▶ _Your task_: Give the listing again word for word. Leave every image out.

++++++++

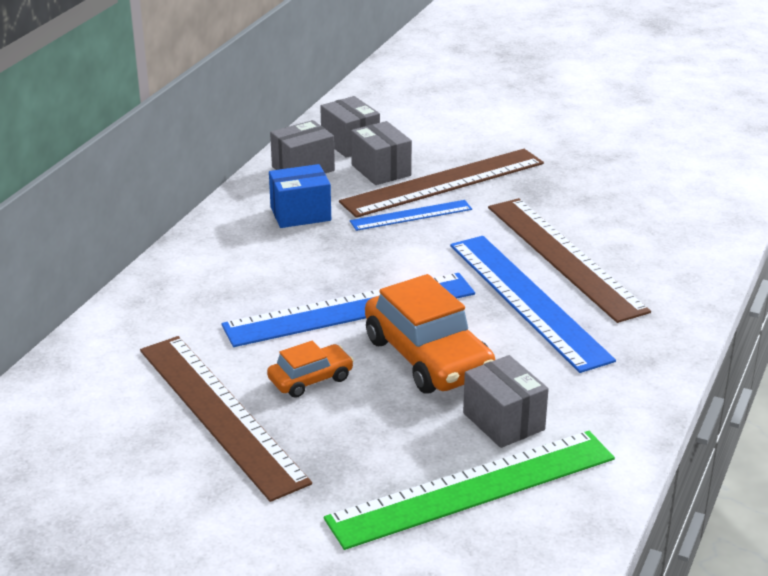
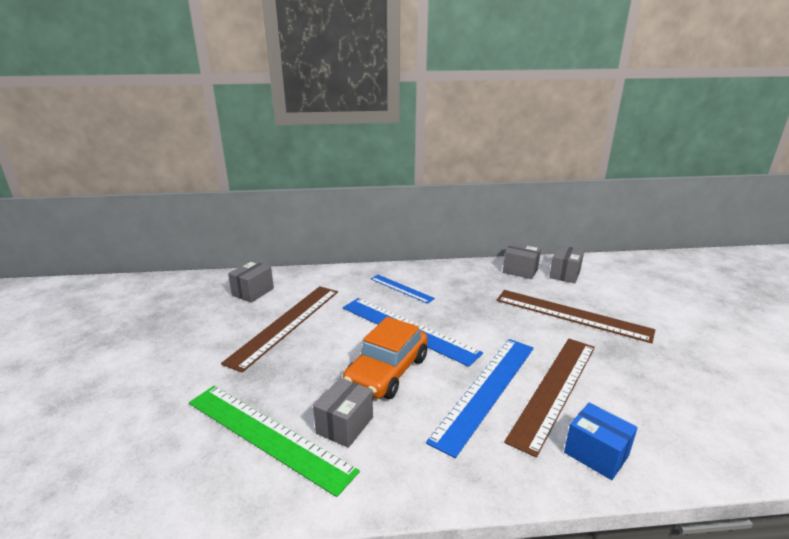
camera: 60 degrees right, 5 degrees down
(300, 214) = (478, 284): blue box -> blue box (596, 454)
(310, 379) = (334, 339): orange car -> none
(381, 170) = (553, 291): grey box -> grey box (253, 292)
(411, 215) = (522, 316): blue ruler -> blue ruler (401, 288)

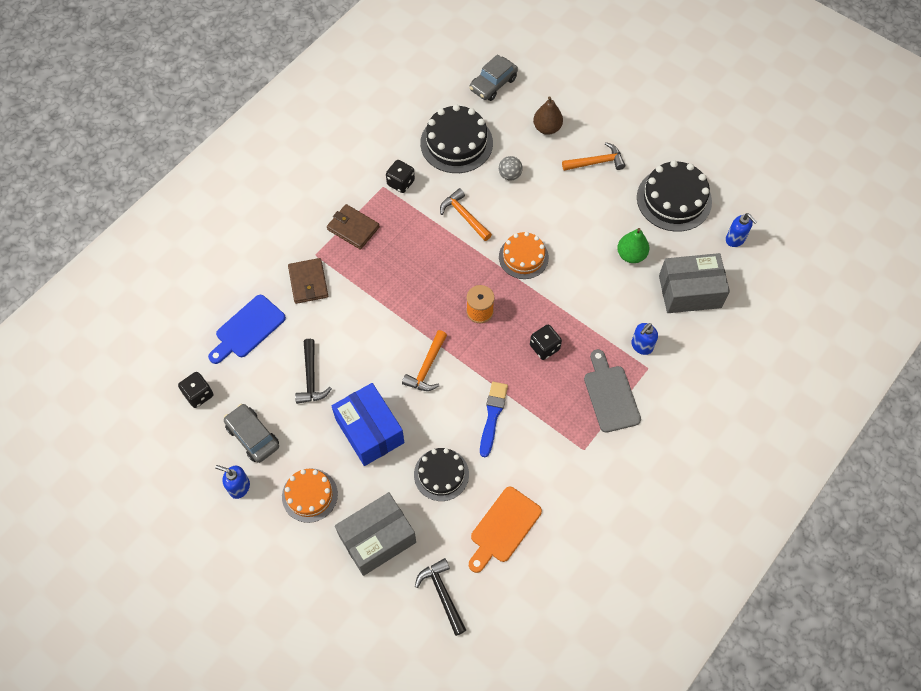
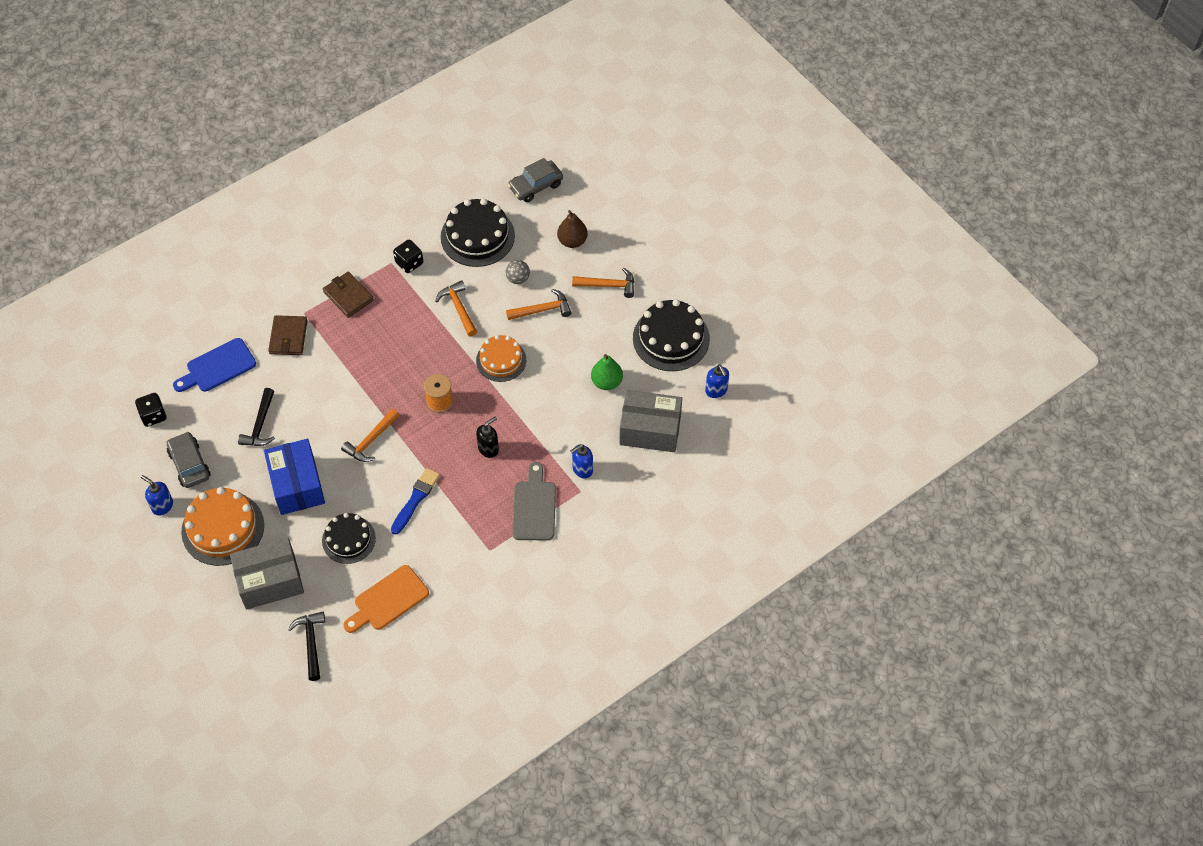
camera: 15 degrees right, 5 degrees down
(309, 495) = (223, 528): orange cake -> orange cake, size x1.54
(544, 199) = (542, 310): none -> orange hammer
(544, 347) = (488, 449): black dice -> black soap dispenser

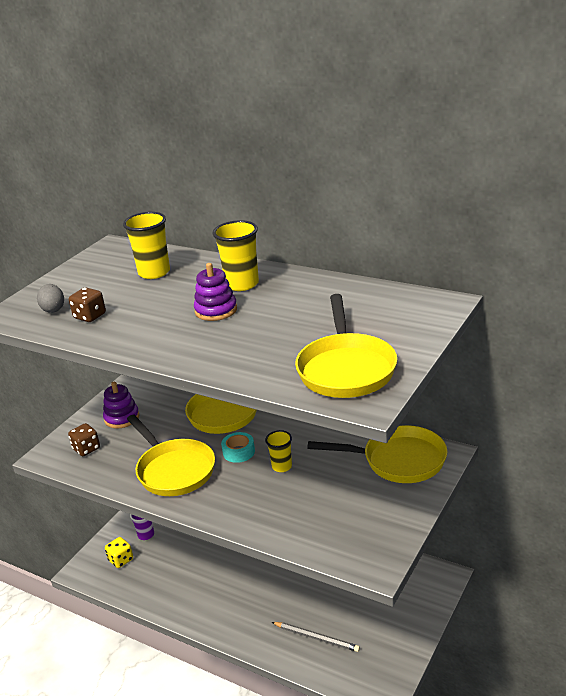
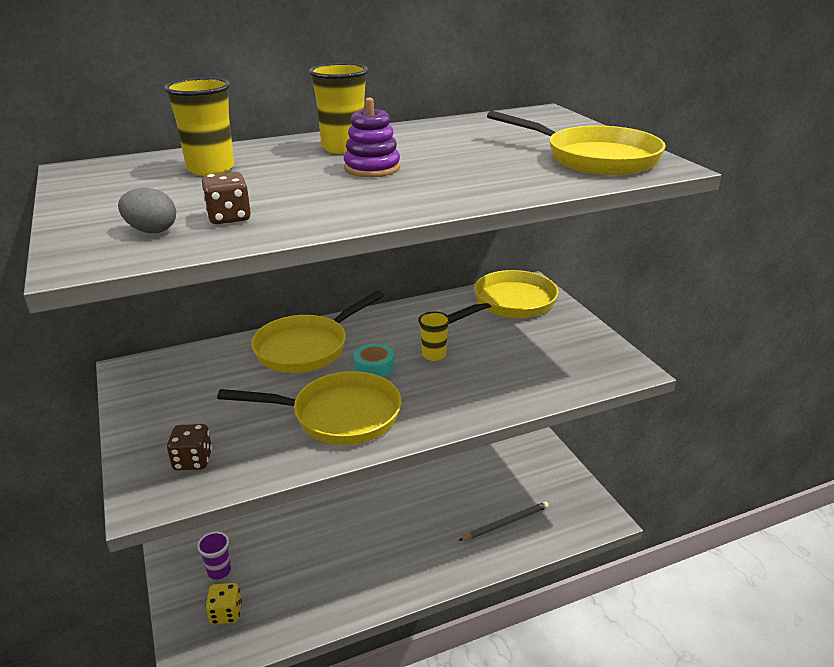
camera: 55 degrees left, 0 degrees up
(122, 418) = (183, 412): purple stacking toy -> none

++++++++

▶ _Expected output_:
camera: 60 degrees right, 5 degrees down
(300, 214) = (478, 284): blue box -> blue box (596, 454)
(310, 379) = (334, 339): orange car -> none
(381, 170) = (553, 291): grey box -> grey box (253, 292)
(411, 215) = (522, 316): blue ruler -> blue ruler (401, 288)

camera: 15 degrees right, 5 degrees down
(309, 495) = (223, 528): orange cake -> orange cake, size x1.54
(544, 199) = (542, 310): none -> orange hammer
(544, 347) = (488, 449): black dice -> black soap dispenser

camera: 55 degrees left, 0 degrees up
(122, 418) = (183, 412): purple stacking toy -> none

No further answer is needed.